Give back exactly the stretch of data below from the line holding "(673, 328) = (556, 301): purple pan -> none" through the line holding "(763, 480) = (500, 414): brown", both ends included, and leave the remaining lines out.

**Input data**
"""

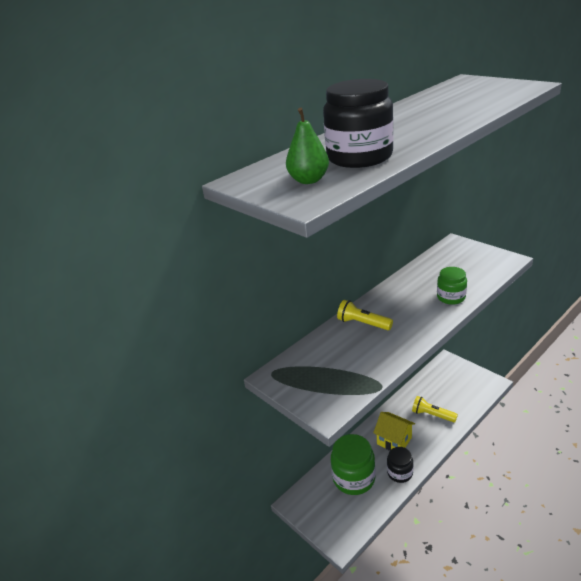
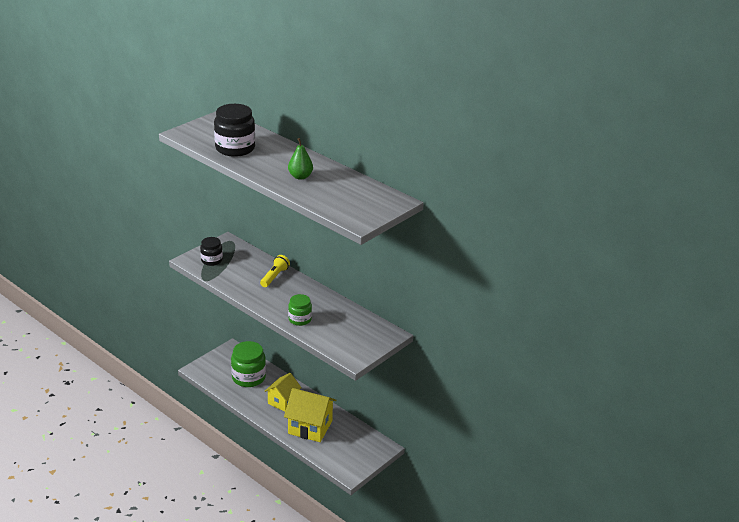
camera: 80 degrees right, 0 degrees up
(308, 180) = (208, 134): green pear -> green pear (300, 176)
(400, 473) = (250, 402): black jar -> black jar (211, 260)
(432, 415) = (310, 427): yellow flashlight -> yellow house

"""
"""

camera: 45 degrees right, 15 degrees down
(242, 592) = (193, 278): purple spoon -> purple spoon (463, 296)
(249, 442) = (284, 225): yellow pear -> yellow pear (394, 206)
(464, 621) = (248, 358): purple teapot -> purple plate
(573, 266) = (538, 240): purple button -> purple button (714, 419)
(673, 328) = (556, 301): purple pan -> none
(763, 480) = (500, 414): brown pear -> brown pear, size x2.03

"""
"""

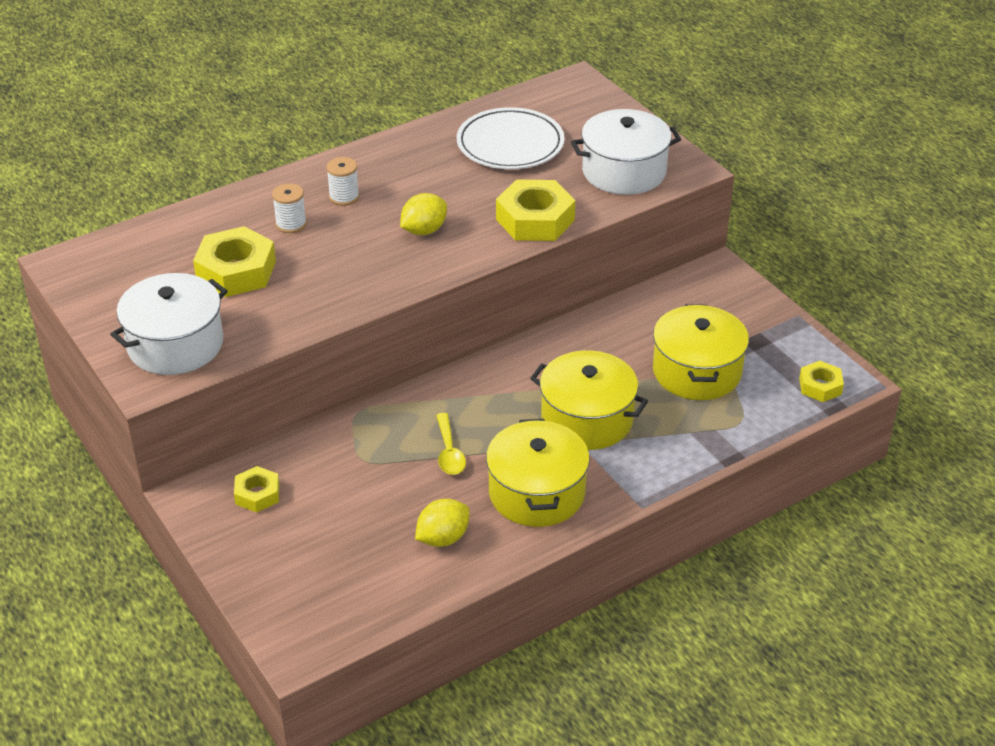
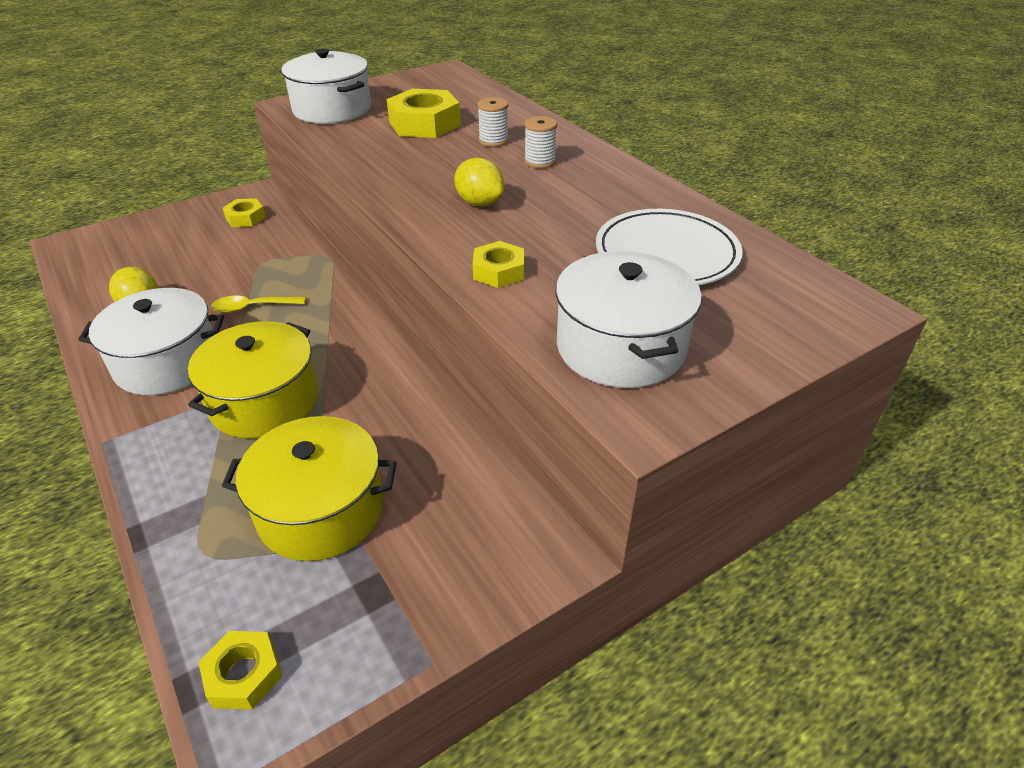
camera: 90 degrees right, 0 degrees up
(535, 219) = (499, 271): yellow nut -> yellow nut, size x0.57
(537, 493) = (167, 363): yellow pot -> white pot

"""

**Solution to the exercise**
(673, 328) = (556, 301): purple pan -> none
(763, 480) = (500, 414): brown pear -> brown pear, size x2.03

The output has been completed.